Description of the task
Leave every picture out. Set down all the lines below exactly.

Recorded data

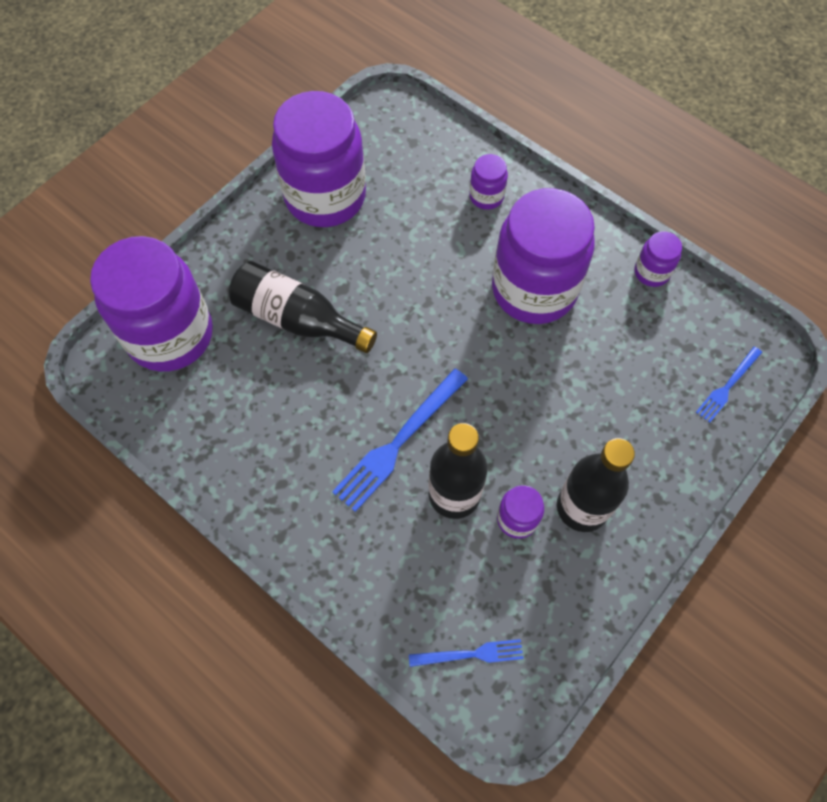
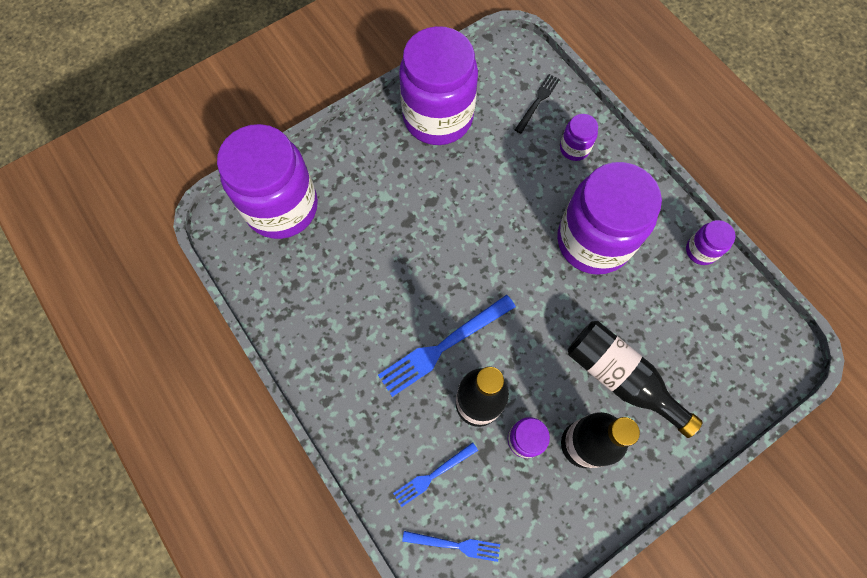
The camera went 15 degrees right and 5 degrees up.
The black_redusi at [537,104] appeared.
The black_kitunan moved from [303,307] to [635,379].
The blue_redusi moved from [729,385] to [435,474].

Exercise result
The camera went 15 degrees right and 5 degrees up.
The black_redusi at [537,104] appeared.
The black_kitunan moved from [303,307] to [635,379].
The blue_redusi moved from [729,385] to [435,474].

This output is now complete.